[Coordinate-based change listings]

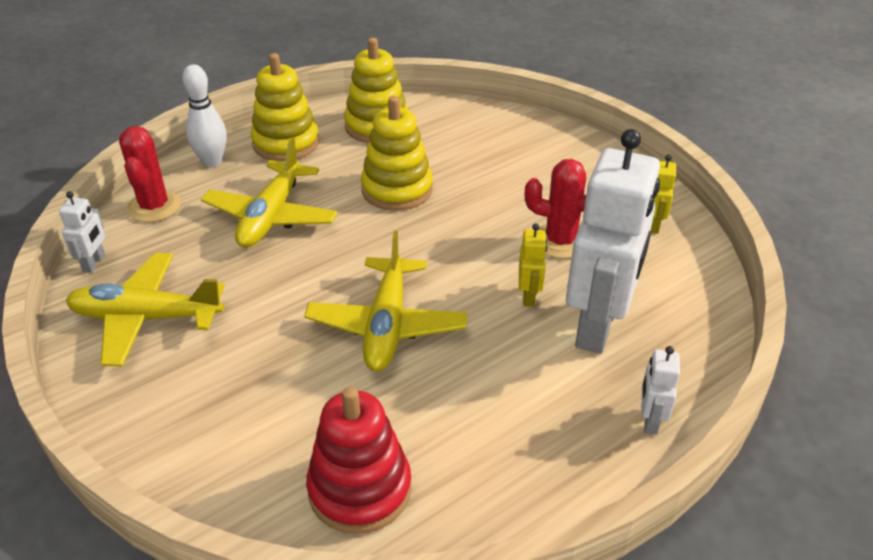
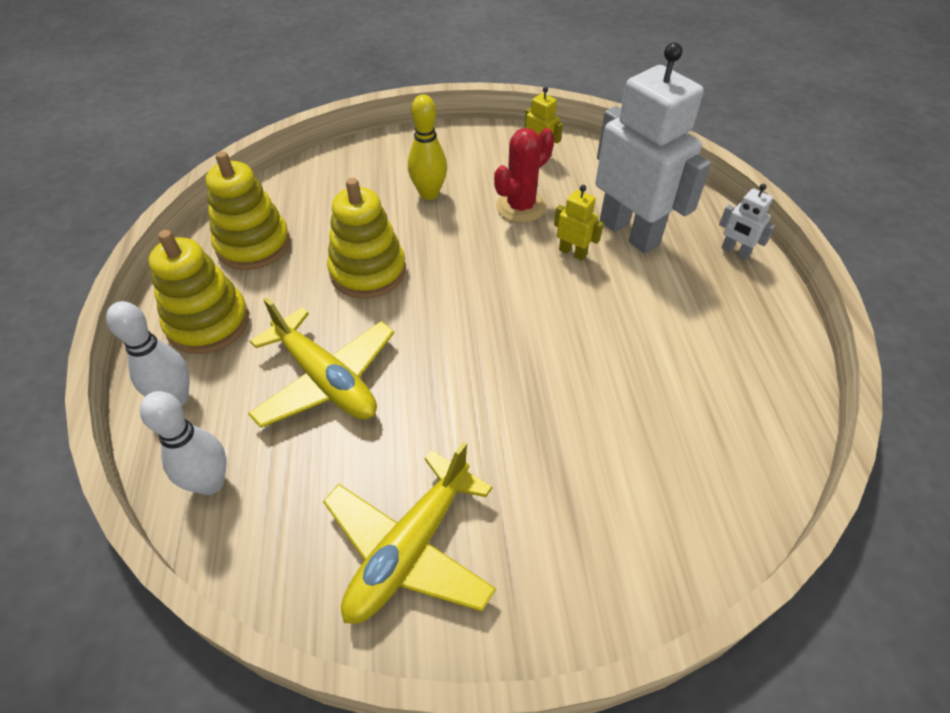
camera: 60 degrees left, 10 degrees up
(94, 263) = (268, 579): white robot -> none
(154, 206) = (210, 483): red cactus -> white bowling pin
(360, 489) = (732, 445): red stacking toy -> none
(387, 325) = (550, 352): yellow plane -> none
(521, 182) = (429, 194): none -> yellow bowling pin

YOUR INSTRUCTIONS: Starting at the line that contains "(387, 325) = (550, 352): yellow plane -> none", print every line through the last one of the records, exactly and with nothing else.

PROBLEM SOLUTION:
(387, 325) = (550, 352): yellow plane -> none
(521, 182) = (429, 194): none -> yellow bowling pin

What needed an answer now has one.